[REQUEST]
In the material below, reproduce exactly every line from its first line through the line containing "ees''16 r16 aes'8", inclusive, and omit the picture.

[STORED DATA]
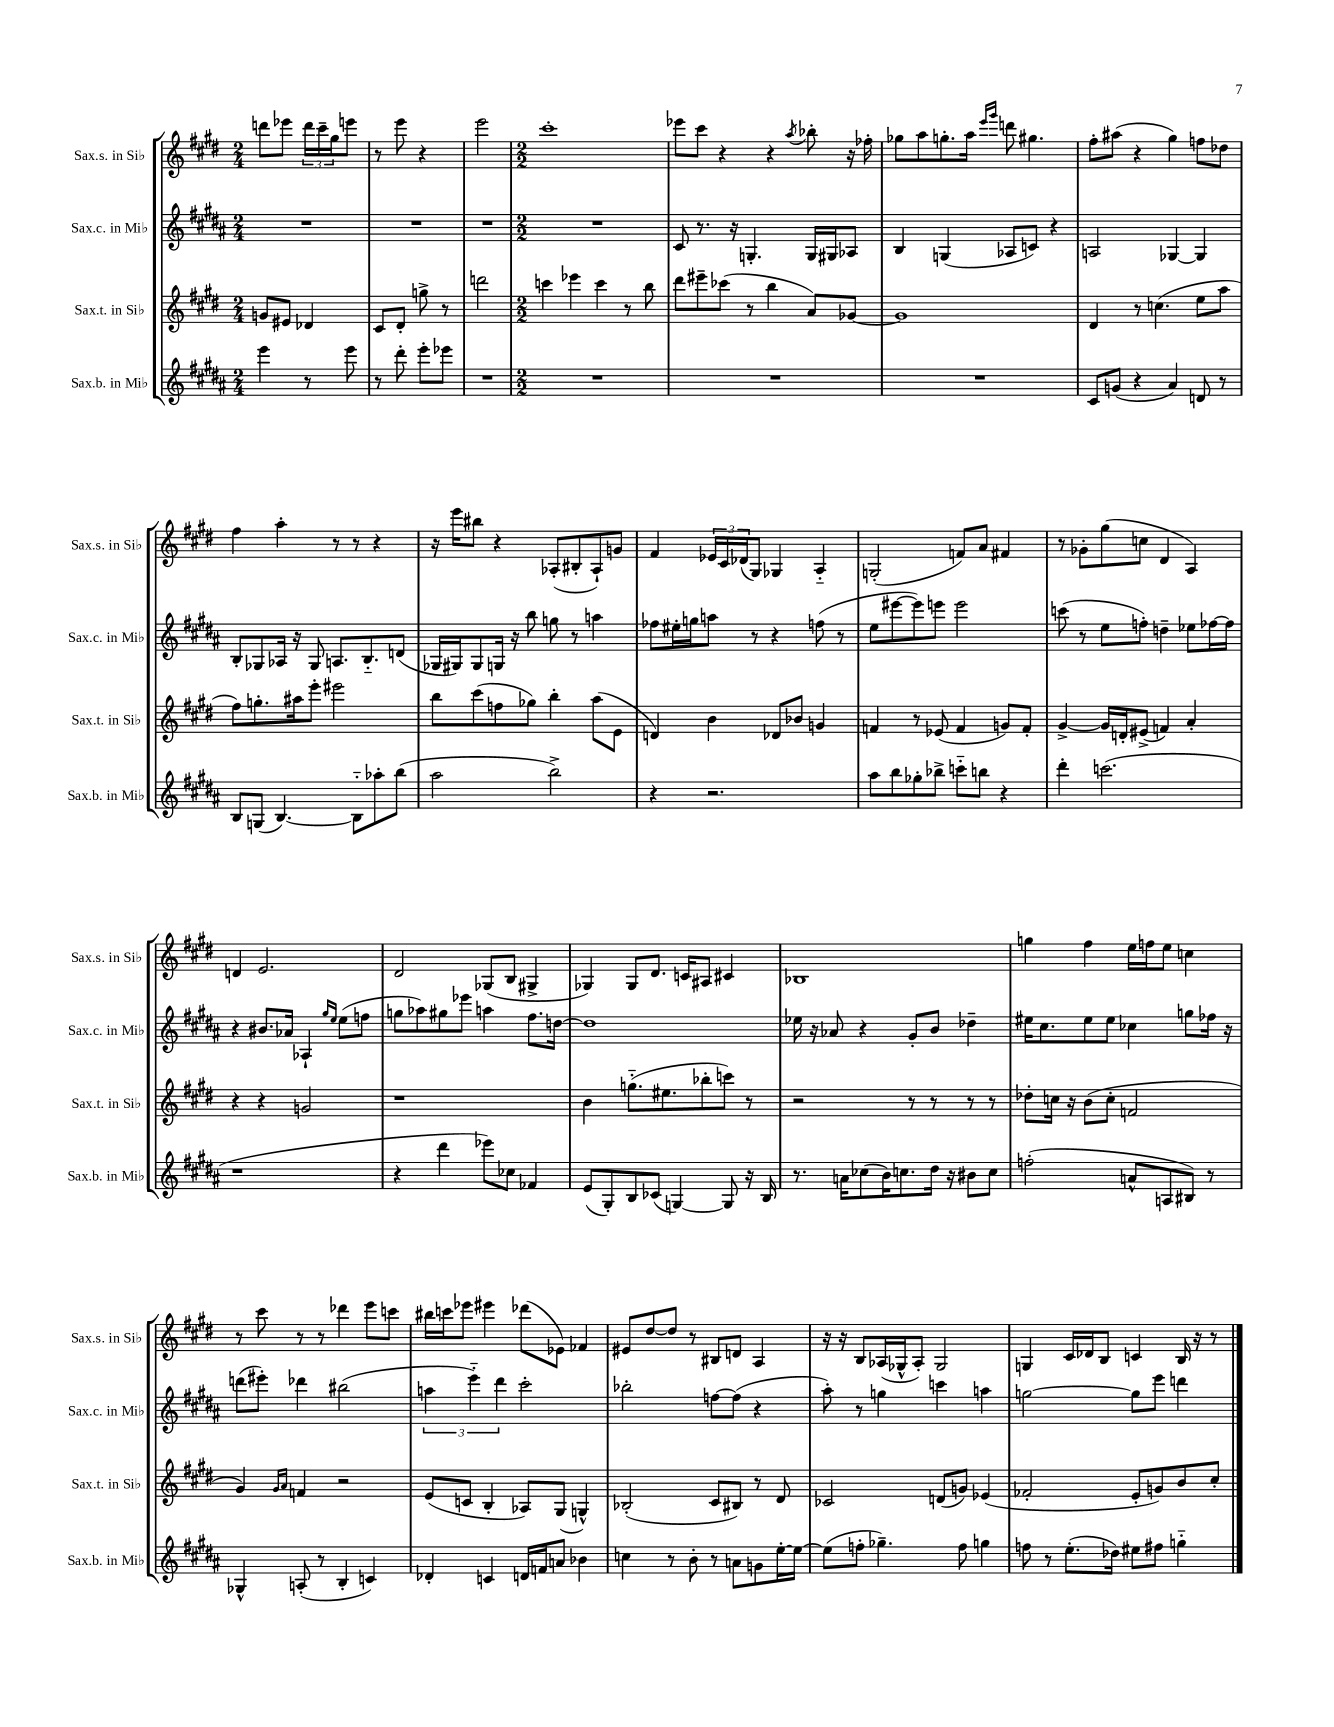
<<
\new StaffGroup <<
\new Staff = "s0" \with { instrumentName = "Sax.s. in Sib" shortInstrumentName = "Sax.s. in Sib" } {
    \clef treble \key e \major \numericTimeSignature \time 2/4
    d'''8 ees'''8 \tuplet 3/2 { d'''16 cis'''16-- gis''16 } e'''8 |
    r8 e'''8 r4 |
    e'''2 |
    \numericTimeSignature \time 2/2 cis'''1-. |
    ees'''8 cis'''8 r4 r4 \acciaccatura { a''8 } bes''8-. r16 fes''16-. |
    ges''8 a''8 g''8.-. a''16 \grace { e'''16 gis'''16 } d'''8 gis''4. |
    fis''8-. ais''8( r4 gis''4) f''8 des''8 |
    fis''4 a''4-. r8 r8 r4 |
    r16 e'''16 bis''8 r4 aes8-.( bis8-. aes8-!) g'8 |
    fis'4 \tuplet 3/2 { ees'16 cis'16 des'16( } gis8) ges4 a4-_ |
    g2-.( f'8) a'8 fis'4 |
    r8 ges'8-. gis''8( c''8 dis'4 a4) |
    d'4 e'2. |
    dis'2 ges8( b8 gis4-> |
    ges4) ges8 dis'8. c'16 ais8 cis'4 |
    bes1 |
    g''4 fis''4 e''16 f''16 e''8 c''4 |
    r8 cis'''8 r8 r8 des'''4 e'''8 c'''8 |
    bis''16 c'''16 ees'''8 eis'''4 des'''8( ees'8) fes'4 |
    eis'8 dis''8~ dis''8 r8 bis8 d'8 a4 |
    r16 r16 b8 aes16( ges16-^ aes8-.) ges2 |
    g4 cis'16 des'16 b8 c'4 b16 r16 r8 \bar "|." |
}
\new Staff = "s1" \with { instrumentName = "Sax.c. in Mib" shortInstrumentName = "Sax.c. in Mib" } {
    \clef treble \key b \major \numericTimeSignature \time 2/4
    R2 |
    R2 |
    R2 |
    \numericTimeSignature \time 2/2 R1 |
    cis'8 r8. r16 g4.-. g16 gis16 aes8 |
    b4 g4( aes8 c'8) r4 |
    a2 ges4~ ges4 |
    b8-. ges8 aes16 r16 ges8 a8. b8.-_ d'8( |
    ges16 gis16) gis8 g16 r16 b''8 g''8 r8 a''4 |
    fes''8 eis''16-. g''16 a''8 r8 r4 f''8( r8 |
    e''8 eis'''8~ eis'''8) e'''8 e'''2 |
    c'''8( r8 e''8 f''8-.) d''4-- ees''8 fes''16~ fes''16 |
    r4 bis'8. aes'16 aes4-! \grace { gis''16 e''16 } e''8( f''8 |
    g''8 aes''8) gis''8 ees'''8 a''4 fis''8. d''16~ |
    d''1 |
    ees''16 r16 aes'8 r4 gis'8-. b'8 des''4-- |
    eis''16 cis''8. eis''8 eis''8 ces''4 g''8 fes''16 r16 |
    d'''8( eis'''8-.) des'''4 bis''2( |
    \tuplet 3/2 { a''4 e'''4-_) dis'''4 } cis'''2-. |
    bes''2-. f''8~ f''8( r4 |
    ais''8-.) r8 g''4 c'''4 a''4 |
    g''2~ g''8 e'''8 d'''4 \bar "|." |
}
\new Staff = "s2" \with { instrumentName = "Sax.t. in Sib" shortInstrumentName = "Sax.t. in Sib" } {
    \clef treble \key e \major \numericTimeSignature \time 2/4
    g'8 eis'8 des'4 |
    cis'8 dis'8-. g''8-> r8 |
    d'''2 |
    \numericTimeSignature \time 2/2 c'''4 ees'''4 c'''4 r8 b''8 |
    dis'''8 eis'''8-- ces'''8( r8 b''4 a'8) ges'8~ |
    ges'1 |
    dis'4 r8 c''4.( e''8 a''8 |
    fis''8) g''8.-. ais''16 e'''8-. eis'''2 |
    b''8 cis'''8( f''8 ges''8) b''4-. a''8( e'8 |
    d'4) b'4 des'8 bes'8 g'4 |
    f'4 r8 ees'8( f'4 g'8) f'8-. |
    gis'4~-> gis'16 d'16-. eis'8->( f'4) a'4-. |
    r4 r4 g'2 |
    r1 |
    b'4 g''8.-_( eis''8. bes''8-. c'''8) r8 |
    r2 r8 r8 r8 r8 |
    des''8-. c''16 r16 b'8( c''8-. f'2 |
    gis'4) \grace { gis'16 a'16 } f'4 r2 |
    e'8( c'8 b4-. aes8) gis8( g4-^) |
    bes2-.( cis'8 bis8) r8 dis'8 |
    ces'2 d'8( g'8) ees'4( |
    fes'2-. e'8-. g'8) b'8 cis''8-. \bar "|." |
}
\new Staff = "s3" \with { instrumentName = "Sax.b. in Mib" shortInstrumentName = "Sax.b. in Mib" } {
    \clef treble \key b \major \numericTimeSignature \time 2/4
    e'''4 r8 e'''8 |
    r8 dis'''8-. e'''8-. ees'''8 |
    R2 |
    \numericTimeSignature \time 2/2 R1 |
    R1 |
    R1 |
    cis'8 g'8( r4 ais'4) d'8 r8 |
    b8 g8( b4.~) b8-_ aes''8-. b''8( |
    ais''2 b''2->) |
    r4 r2. |
    ais''8 b''8 ges''8-. bes''8-> c'''8-_ b''8 r4 |
    dis'''4-. c'''2.( |
    r1 |
    r4 dis'''4 ees'''8) ces''8 fes'4 |
    e'8( gis8-.) b8 ces'8( g4~) g8 r16 b16 |
    r8. a'16 ces''8( b'16) c''8. dis''16 r16 bis'8 c''8 |
    f''2-.( a'8-^ a8 bis8) r8 |
    ges4-^ a8-.( r8 b4-. c'4) |
    des'4-. c'4 d'16 f'16 a'8 bes'4 |
    c''4 r8 b'8-. r8 a'8 g'8 e''16~-. e''16~ |
    e''8( f''8-. ges''4.--) f''8 g''4 |
    f''8 r8 e''8.-.( des''16) eis''8 fis''8 g''4-_ \bar "|." |
}
>>
>>
\layout { \context { \Score \remove "Bar_number_engraver" } }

[OUTPUT OF THE EXERCISE]
<<
\new StaffGroup <<
\new Staff = "s0" \with { instrumentName = "Sax.s. in Sib" shortInstrumentName = "Sax.s. in Sib" } {
    \clef treble \key e \major \numericTimeSignature \time 2/4
    d'''8 ees'''8 \tuplet 3/2 { d'''16 cis'''16-- gis''16 } e'''8 |
    r8 e'''8 r4 |
    e'''2 |
    \numericTimeSignature \time 2/2 cis'''1-. |
    ees'''8 cis'''8 r4 r4 \acciaccatura { a''8 } bes''8-. r16 fes''16-. |
    ges''8 a''8 g''8.-. a''16 \grace { e'''16 gis'''16 } d'''8 gis''4. |
    fis''8-. ais''8( r4 gis''4) f''8 des''8 |
    fis''4 a''4-. r8 r8 r4 |
    r16 e'''16 bis''8 r4 aes8-.( bis8-. aes8-!) g'8 |
    fis'4 \tuplet 3/2 { ees'16 cis'16 des'16( } gis8) ges4 a4-_ |
    g2-.( f'8) a'8 fis'4 |
    r8 ges'8-. gis''8( c''8 dis'4 a4) |
    d'4 e'2. |
    dis'2 ges8( b8 gis4-> |
    ges4) ges8 dis'8. c'16 ais8 cis'4 |
    bes1 |
    g''4 fis''4 e''16 f''16 e''8 c''4 |
    r8 cis'''8 r8 r8 des'''4 e'''8 c'''8 |
    bis''16 c'''16 ees'''8 eis'''4 des'''8( ees'8) fes'4 |
    eis'8 dis''8~ dis''8 r8 bis8 d'8 a4 |
    r16 r16 b8 aes16( ges16-^ aes8-.) ges2 |
    g4 cis'16 des'16 b8 c'4 b16 r16 r8 \bar "|." |
}
\new Staff = "s1" \with { instrumentName = "Sax.c. in Mib" shortInstrumentName = "Sax.c. in Mib" } {
    \clef treble \key b \major \numericTimeSignature \time 2/4
    R2 |
    R2 |
    R2 |
    \numericTimeSignature \time 2/2 R1 |
    cis'8 r8. r16 g4.-. g16 gis16 aes8 |
    b4 g4( aes8 c'8) r4 |
    a2 ges4~ ges4 |
    b8-. ges8 aes16 r16 ges8 a8. b8.-_ d'8( |
    ges16 gis16) gis8 g16 r16 b''8 g''8 r8 a''4 |
    fes''8 eis''16-. g''16 a''8 r8 r4 f''8( r8 |
    e''8 eis'''8~ eis'''8) e'''8 e'''2 |
    c'''8( r8 e''8 f''8-.) d''4-- ees''8 fes''16~ fes''16 |
    r4 bis'8. aes'16 aes4-! \grace { gis''16 e''16 } e''8( f''8 |
    g''8 aes''8) gis''8 ees'''8 a''4 fis''8. d''16~ |
    d''1 |
    ees''16 r16 aes'8 r4 gis'8-. b'8 des''4-- |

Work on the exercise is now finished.